**Problem:** Should a line in the entries below contain "swapped", return that line.

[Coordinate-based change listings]

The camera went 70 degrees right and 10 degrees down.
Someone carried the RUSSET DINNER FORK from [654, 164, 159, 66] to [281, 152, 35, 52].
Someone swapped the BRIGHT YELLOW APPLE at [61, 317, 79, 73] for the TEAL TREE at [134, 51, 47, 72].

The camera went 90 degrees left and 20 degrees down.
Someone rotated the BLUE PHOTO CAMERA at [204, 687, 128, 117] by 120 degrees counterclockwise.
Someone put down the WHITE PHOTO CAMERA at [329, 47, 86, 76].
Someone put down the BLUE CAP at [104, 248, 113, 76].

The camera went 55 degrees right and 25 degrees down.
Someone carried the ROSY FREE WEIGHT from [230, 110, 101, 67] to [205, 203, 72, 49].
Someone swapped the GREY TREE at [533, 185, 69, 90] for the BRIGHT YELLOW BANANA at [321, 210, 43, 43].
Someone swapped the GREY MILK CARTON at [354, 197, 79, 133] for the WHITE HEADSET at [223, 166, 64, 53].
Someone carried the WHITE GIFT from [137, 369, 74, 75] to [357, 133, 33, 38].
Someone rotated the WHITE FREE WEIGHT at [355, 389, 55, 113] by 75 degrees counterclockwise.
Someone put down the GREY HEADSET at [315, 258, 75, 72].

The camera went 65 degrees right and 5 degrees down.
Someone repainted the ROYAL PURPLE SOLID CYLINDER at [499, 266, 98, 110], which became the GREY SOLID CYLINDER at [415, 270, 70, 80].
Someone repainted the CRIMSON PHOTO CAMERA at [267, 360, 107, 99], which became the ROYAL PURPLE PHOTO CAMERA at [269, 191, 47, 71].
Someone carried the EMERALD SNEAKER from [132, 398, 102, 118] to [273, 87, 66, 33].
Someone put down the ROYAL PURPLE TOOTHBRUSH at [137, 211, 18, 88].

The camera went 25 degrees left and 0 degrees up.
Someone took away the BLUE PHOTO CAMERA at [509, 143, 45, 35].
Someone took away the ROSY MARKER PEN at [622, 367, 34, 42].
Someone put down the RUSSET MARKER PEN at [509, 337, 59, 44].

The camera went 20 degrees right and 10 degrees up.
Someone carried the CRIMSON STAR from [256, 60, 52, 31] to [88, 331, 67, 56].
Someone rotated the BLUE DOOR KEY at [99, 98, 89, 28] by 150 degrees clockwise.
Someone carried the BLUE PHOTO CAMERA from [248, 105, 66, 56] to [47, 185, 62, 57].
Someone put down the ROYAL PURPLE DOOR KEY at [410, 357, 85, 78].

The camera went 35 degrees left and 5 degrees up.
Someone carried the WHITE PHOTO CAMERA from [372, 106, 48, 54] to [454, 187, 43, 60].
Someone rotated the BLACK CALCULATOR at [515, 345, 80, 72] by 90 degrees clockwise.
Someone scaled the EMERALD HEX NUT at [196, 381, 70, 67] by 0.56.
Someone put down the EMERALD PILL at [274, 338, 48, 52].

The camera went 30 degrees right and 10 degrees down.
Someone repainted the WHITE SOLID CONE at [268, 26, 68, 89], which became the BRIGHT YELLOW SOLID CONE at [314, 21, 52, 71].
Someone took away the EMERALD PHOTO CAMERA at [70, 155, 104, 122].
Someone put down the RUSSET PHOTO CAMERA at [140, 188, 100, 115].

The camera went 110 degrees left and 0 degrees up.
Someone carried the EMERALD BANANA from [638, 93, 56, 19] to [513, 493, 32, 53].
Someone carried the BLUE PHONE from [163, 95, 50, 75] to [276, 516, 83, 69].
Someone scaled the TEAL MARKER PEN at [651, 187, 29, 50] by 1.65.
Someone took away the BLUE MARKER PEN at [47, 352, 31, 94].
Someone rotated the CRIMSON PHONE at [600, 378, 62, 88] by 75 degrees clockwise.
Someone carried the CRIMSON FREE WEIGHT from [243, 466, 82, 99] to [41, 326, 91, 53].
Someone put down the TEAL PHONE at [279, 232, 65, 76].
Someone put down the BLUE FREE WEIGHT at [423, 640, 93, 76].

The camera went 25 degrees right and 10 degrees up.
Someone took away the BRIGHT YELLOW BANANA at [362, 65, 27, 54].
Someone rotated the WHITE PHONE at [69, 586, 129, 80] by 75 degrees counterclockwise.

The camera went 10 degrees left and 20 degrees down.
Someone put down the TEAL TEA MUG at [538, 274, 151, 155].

**Solution below:**
Someone swapped the BRIGHT YELLOW APPLE at [61, 317, 79, 73] for the TEAL TREE at [134, 51, 47, 72].
Someone swapped the GREY TREE at [533, 185, 69, 90] for the BRIGHT YELLOW BANANA at [321, 210, 43, 43].
Someone swapped the GREY MILK CARTON at [354, 197, 79, 133] for the WHITE HEADSET at [223, 166, 64, 53].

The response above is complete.